--- Data extract ---

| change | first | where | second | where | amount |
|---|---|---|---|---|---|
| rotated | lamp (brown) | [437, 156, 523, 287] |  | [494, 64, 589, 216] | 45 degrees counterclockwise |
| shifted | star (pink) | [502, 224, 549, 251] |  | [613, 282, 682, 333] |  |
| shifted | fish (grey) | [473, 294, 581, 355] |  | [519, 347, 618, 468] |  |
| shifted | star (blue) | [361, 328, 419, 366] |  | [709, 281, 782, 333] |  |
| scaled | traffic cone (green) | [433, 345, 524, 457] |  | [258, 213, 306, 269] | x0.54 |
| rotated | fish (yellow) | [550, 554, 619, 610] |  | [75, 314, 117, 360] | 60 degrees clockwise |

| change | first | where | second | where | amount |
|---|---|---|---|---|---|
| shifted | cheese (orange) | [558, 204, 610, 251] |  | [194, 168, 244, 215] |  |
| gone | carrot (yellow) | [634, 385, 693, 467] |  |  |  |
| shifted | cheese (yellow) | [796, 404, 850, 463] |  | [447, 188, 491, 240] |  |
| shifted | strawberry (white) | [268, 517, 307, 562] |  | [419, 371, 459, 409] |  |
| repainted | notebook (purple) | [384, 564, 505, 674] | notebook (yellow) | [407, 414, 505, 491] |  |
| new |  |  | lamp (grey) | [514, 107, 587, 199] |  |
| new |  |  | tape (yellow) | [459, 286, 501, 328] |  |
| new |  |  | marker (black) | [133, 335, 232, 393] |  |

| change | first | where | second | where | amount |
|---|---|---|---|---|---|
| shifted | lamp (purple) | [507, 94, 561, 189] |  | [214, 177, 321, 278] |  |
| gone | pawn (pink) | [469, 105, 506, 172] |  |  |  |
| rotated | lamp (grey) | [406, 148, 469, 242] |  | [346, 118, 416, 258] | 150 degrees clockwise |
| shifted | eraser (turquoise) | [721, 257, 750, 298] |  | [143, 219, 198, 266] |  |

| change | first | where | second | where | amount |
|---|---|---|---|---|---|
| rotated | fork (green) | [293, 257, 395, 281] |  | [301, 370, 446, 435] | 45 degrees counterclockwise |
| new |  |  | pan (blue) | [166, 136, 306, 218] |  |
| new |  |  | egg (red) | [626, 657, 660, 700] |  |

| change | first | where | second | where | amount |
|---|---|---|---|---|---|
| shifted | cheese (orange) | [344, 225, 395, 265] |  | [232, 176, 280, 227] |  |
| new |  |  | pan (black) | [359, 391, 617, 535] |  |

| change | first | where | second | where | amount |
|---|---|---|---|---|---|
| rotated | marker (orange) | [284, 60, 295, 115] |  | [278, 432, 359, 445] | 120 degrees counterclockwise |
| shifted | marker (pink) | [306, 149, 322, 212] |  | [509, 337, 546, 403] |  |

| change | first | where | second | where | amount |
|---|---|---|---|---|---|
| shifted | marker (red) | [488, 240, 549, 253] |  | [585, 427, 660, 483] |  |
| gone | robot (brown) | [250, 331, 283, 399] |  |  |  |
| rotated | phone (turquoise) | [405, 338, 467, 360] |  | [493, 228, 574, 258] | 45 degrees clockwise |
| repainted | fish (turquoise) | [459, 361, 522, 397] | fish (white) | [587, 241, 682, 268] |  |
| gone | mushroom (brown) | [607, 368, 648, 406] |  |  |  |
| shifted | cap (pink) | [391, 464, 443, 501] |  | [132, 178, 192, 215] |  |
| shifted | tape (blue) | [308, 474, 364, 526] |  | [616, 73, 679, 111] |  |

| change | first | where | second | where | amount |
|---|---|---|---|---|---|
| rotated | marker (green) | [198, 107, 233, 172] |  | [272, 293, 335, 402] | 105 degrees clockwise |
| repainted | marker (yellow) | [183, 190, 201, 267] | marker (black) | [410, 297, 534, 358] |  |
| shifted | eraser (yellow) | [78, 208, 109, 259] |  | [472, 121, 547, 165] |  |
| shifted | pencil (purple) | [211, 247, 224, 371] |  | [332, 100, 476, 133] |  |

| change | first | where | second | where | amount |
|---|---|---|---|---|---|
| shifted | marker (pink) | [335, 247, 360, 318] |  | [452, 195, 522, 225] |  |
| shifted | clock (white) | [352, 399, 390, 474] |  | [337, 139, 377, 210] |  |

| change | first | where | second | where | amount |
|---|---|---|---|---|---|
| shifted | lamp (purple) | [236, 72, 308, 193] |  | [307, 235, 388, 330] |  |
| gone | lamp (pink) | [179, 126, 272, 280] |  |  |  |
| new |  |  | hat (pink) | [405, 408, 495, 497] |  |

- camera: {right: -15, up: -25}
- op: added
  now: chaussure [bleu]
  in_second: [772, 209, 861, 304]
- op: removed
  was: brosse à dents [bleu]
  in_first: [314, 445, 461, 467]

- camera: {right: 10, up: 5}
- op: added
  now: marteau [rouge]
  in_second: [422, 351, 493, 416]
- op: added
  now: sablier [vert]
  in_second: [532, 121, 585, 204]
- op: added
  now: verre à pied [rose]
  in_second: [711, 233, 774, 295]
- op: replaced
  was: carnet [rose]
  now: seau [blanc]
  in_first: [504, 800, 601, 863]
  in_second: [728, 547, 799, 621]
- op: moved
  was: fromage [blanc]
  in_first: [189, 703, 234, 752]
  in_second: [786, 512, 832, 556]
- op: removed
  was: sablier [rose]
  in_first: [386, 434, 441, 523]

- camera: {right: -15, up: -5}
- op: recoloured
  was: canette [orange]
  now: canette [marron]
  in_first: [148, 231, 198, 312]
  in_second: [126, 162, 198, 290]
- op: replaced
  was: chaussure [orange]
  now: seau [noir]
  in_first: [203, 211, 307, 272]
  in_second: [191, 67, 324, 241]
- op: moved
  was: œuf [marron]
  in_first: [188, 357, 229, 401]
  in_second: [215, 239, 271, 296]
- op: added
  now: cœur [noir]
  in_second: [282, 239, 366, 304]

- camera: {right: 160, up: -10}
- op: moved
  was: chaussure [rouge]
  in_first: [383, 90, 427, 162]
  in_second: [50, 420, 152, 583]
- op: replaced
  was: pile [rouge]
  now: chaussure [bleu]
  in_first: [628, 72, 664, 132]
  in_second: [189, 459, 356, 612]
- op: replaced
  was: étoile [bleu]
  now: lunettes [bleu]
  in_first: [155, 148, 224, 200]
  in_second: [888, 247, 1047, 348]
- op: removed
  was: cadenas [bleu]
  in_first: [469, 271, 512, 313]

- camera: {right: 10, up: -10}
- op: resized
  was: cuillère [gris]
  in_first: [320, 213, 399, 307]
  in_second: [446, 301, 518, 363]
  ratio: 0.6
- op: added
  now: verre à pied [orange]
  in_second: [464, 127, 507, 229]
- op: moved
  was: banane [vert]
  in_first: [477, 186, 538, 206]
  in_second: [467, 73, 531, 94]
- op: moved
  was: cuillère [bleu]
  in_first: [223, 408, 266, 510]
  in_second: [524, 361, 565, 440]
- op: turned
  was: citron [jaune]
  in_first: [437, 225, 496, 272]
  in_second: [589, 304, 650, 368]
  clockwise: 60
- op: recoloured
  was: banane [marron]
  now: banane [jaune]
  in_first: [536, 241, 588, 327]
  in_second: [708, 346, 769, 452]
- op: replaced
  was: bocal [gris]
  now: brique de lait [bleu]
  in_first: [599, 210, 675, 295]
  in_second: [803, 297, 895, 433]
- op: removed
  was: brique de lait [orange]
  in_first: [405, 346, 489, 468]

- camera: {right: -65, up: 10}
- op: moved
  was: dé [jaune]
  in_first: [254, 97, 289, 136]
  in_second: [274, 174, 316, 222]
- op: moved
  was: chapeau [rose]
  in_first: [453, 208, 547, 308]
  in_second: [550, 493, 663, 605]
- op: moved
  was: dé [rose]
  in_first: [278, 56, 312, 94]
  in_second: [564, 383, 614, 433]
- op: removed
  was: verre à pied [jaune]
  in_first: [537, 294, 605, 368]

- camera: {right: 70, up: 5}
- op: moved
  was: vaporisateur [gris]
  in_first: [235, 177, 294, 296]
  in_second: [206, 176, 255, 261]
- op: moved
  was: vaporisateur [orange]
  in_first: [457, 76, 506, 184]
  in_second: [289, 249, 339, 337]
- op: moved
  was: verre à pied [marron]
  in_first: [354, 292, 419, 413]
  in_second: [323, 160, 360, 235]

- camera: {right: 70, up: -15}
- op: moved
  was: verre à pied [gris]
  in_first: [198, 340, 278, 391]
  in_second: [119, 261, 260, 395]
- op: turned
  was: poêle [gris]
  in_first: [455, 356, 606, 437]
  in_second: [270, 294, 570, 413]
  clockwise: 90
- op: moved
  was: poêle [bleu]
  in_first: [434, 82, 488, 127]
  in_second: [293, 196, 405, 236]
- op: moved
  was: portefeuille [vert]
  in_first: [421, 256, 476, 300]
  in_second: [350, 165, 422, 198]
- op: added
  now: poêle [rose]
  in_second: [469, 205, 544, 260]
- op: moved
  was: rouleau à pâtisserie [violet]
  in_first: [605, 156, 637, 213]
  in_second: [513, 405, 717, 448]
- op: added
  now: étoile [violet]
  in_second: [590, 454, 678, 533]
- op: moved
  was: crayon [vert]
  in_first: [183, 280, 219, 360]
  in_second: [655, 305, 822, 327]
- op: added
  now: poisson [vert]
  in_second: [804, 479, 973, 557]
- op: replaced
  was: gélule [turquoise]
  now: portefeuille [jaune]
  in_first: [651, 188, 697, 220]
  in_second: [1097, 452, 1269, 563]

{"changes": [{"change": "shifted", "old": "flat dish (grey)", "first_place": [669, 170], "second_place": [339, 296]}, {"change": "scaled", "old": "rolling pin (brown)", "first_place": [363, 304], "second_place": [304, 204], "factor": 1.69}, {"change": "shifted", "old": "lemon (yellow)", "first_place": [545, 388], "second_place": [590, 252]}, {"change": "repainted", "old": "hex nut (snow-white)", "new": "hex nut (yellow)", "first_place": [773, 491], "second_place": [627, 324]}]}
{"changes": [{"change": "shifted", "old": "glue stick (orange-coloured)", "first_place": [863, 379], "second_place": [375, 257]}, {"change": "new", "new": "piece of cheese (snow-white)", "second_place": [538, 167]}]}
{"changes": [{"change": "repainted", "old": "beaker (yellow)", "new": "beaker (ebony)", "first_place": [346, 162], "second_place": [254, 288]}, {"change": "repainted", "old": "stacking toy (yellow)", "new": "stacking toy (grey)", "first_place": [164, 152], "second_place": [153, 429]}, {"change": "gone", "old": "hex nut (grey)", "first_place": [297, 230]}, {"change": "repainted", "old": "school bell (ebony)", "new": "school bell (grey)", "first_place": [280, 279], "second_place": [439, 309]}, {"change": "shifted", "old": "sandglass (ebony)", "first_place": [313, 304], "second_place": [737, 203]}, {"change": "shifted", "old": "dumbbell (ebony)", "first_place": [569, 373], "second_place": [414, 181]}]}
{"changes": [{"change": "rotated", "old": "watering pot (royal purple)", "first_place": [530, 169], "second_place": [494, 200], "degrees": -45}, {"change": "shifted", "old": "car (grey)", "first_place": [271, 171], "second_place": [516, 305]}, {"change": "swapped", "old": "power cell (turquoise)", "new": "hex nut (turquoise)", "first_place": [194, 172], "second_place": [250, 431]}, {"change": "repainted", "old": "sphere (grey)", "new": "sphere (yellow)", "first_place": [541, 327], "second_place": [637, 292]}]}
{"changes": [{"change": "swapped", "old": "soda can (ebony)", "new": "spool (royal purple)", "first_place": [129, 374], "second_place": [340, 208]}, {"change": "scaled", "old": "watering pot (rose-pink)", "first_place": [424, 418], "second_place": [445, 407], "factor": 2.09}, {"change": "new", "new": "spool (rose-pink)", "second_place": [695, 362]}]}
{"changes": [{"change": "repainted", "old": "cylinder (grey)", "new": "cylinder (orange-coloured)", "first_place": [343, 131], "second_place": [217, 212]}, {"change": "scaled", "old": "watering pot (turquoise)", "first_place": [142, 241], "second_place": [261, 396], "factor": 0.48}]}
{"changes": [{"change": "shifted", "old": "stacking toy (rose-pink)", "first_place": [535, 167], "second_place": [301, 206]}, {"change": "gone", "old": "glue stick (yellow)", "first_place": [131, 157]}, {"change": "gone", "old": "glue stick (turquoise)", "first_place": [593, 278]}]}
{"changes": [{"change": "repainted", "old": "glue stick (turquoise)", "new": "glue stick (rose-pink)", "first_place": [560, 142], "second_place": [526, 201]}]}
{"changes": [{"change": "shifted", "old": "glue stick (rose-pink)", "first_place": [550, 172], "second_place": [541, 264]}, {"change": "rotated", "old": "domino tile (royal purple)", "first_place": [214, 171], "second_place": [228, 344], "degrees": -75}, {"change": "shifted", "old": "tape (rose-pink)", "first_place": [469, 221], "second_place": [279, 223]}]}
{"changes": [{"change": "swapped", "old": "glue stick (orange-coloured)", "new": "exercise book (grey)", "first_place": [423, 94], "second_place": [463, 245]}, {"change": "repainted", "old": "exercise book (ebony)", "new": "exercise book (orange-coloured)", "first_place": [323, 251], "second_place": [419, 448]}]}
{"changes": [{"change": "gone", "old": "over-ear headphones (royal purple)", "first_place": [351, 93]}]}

--- Your assignment ---
All lines above from the line with "216] | 45 degrees counterclockwise |" through the line with "269] | x0.54 |", both included, are to be set down exactly, with nothing else.

--- Answer box ---
| rotated | lamp (brown) | [437, 156, 523, 287] |  | [494, 64, 589, 216] | 45 degrees counterclockwise |
| shifted | star (pink) | [502, 224, 549, 251] |  | [613, 282, 682, 333] |  |
| shifted | fish (grey) | [473, 294, 581, 355] |  | [519, 347, 618, 468] |  |
| shifted | star (blue) | [361, 328, 419, 366] |  | [709, 281, 782, 333] |  |
| scaled | traffic cone (green) | [433, 345, 524, 457] |  | [258, 213, 306, 269] | x0.54 |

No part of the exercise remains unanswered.